[Try it]: Among the lines of the material below, count those holding "test". Report the number by itself.

[Data extracts]:

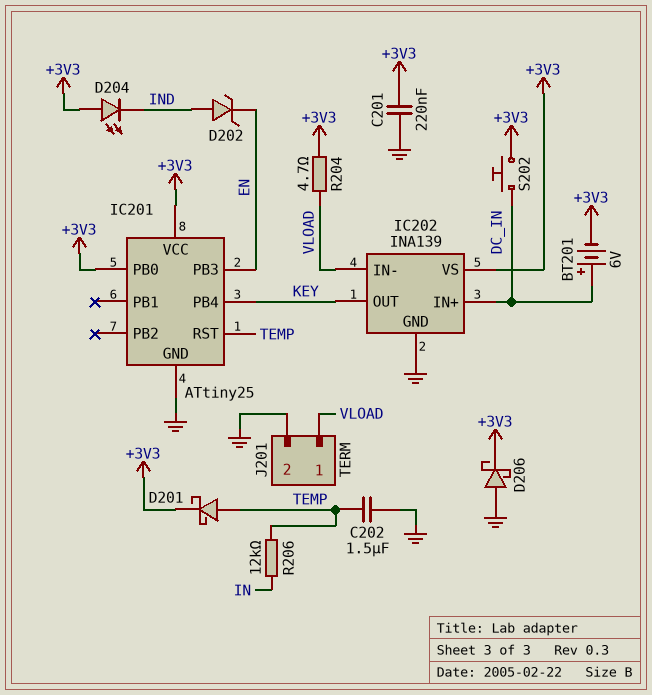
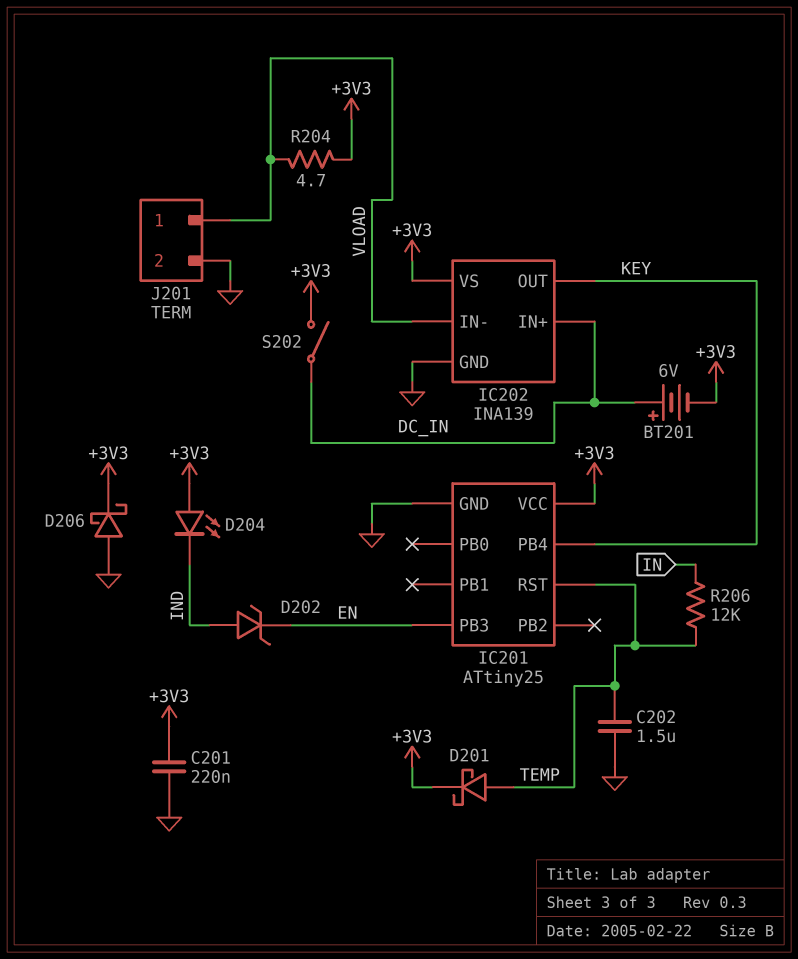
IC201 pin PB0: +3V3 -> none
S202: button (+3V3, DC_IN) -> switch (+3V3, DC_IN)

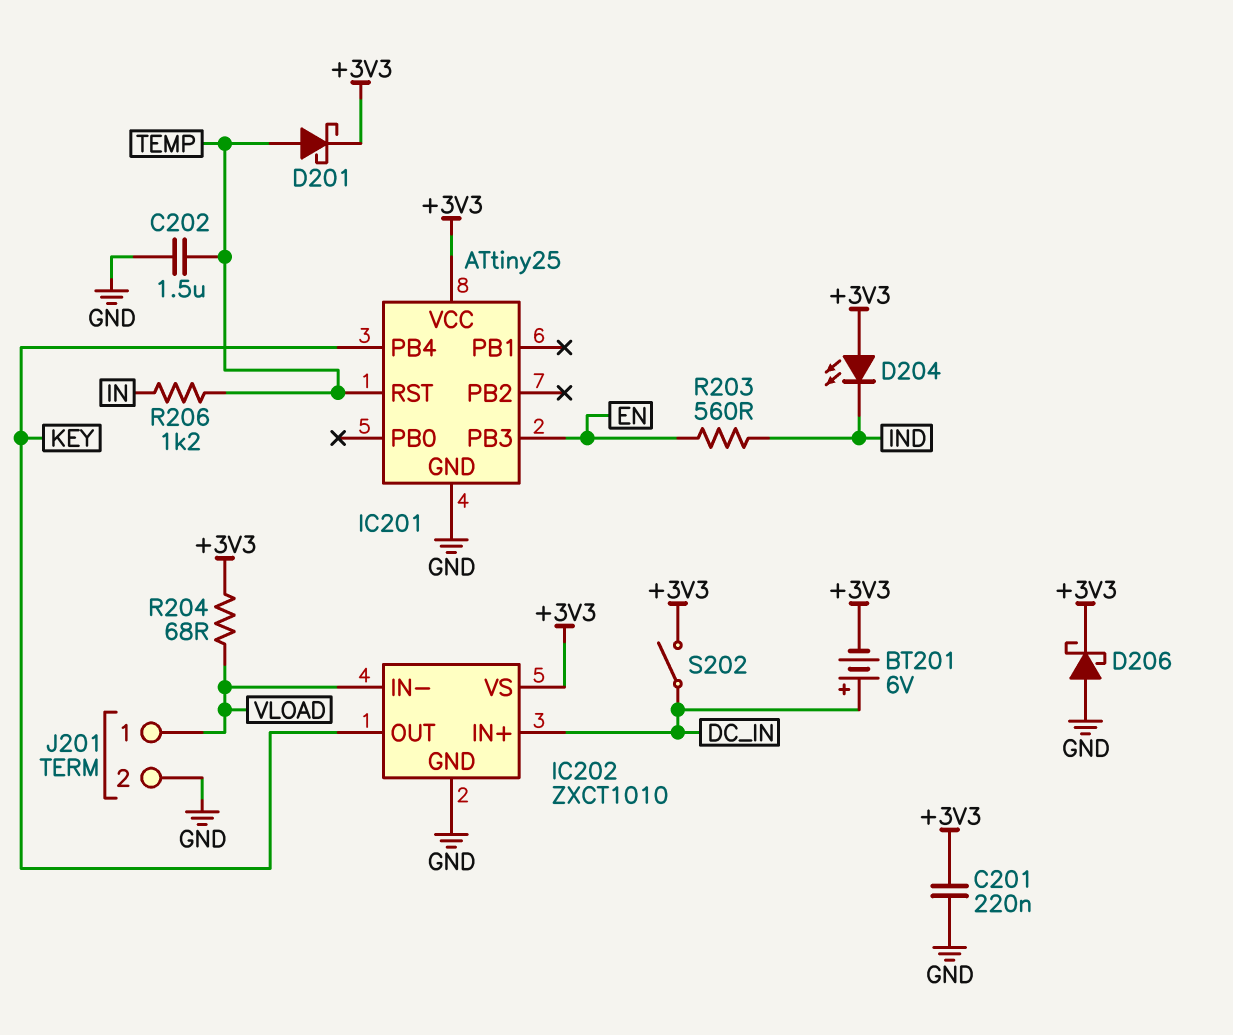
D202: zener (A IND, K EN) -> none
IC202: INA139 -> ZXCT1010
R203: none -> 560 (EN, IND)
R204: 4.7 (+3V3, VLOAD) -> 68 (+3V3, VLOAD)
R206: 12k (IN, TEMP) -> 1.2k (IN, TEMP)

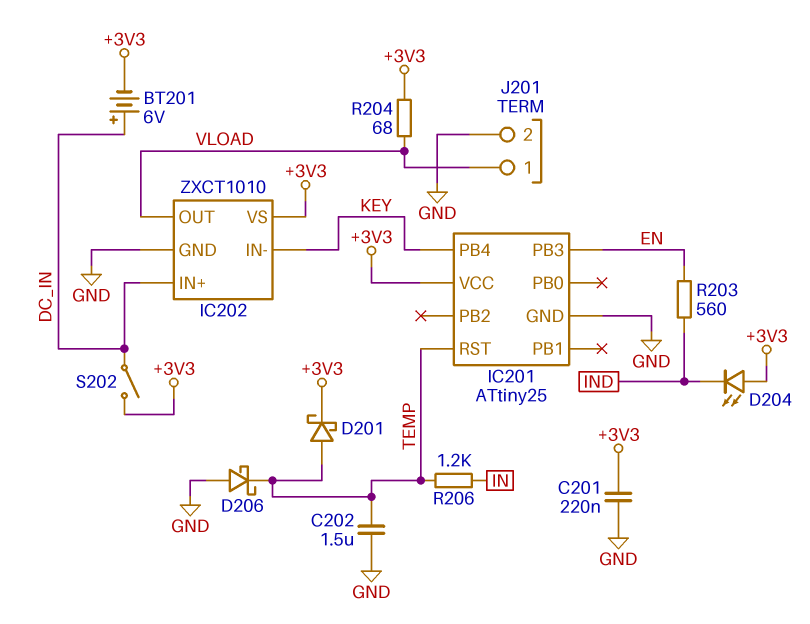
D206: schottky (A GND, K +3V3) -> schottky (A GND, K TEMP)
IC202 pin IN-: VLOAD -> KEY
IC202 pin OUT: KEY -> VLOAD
--
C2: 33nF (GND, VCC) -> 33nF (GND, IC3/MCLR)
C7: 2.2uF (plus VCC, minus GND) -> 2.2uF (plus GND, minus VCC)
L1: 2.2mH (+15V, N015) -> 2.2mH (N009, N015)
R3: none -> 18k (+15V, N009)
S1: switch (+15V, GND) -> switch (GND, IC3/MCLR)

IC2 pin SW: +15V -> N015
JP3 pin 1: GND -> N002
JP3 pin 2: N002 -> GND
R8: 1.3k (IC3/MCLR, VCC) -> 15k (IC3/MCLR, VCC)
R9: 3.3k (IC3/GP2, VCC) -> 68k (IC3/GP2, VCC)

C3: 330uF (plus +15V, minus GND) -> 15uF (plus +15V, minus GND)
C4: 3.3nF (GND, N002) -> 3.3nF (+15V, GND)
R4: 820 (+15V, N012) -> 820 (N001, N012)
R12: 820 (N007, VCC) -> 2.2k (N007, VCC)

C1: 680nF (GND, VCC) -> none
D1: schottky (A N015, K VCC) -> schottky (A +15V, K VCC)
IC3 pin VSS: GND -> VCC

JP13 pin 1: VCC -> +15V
==
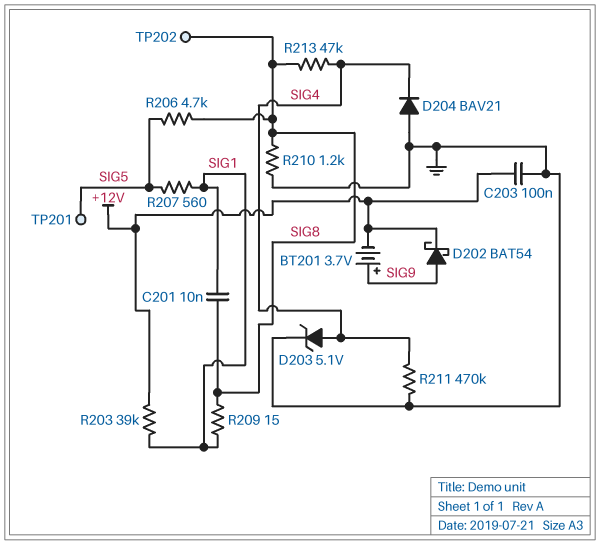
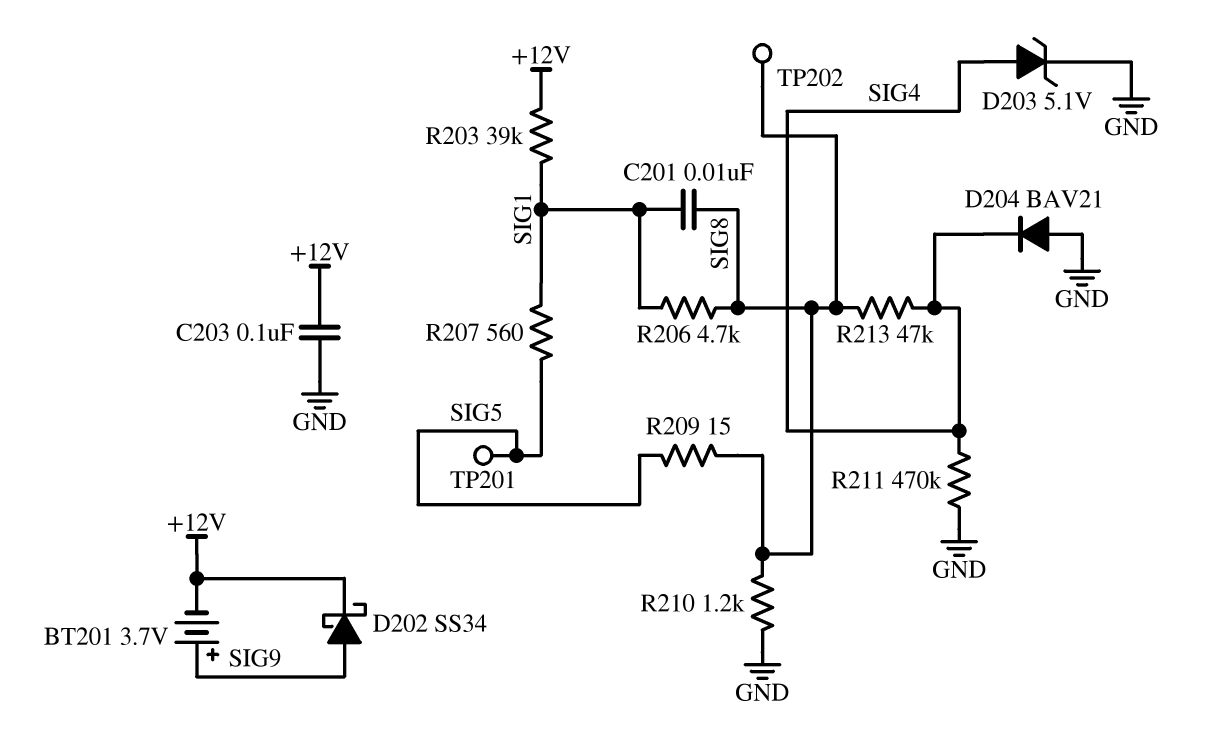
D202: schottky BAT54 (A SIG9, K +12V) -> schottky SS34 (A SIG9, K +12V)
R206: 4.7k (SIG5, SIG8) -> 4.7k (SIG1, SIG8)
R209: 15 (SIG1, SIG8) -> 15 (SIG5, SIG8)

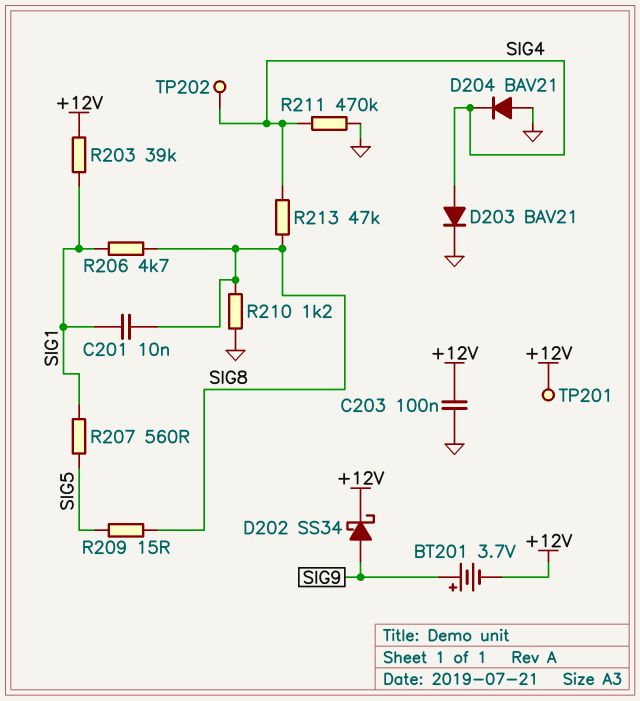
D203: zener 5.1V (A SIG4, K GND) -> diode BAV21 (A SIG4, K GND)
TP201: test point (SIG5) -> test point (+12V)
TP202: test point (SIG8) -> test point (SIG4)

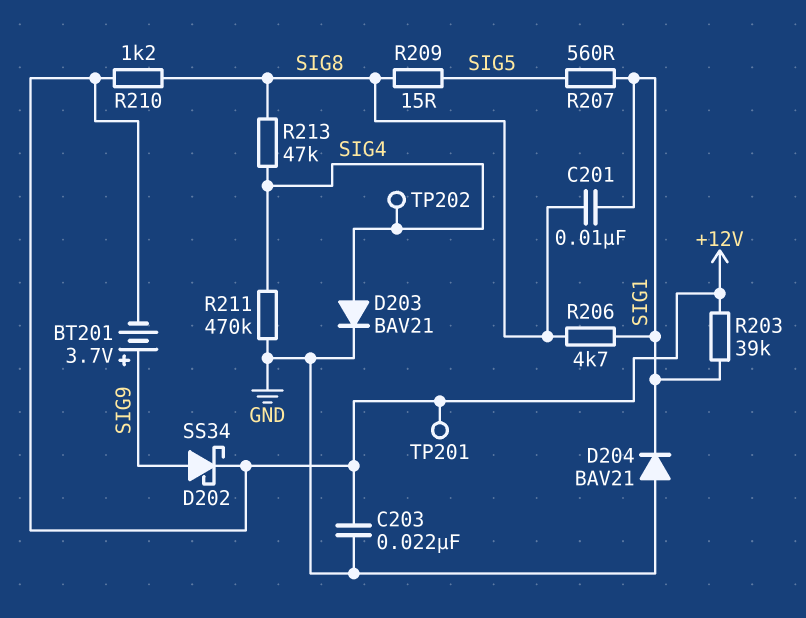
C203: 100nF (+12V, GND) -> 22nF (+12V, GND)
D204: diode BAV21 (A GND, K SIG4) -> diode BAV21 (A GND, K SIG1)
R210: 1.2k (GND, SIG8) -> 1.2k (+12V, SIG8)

[Solution to this problem]: 2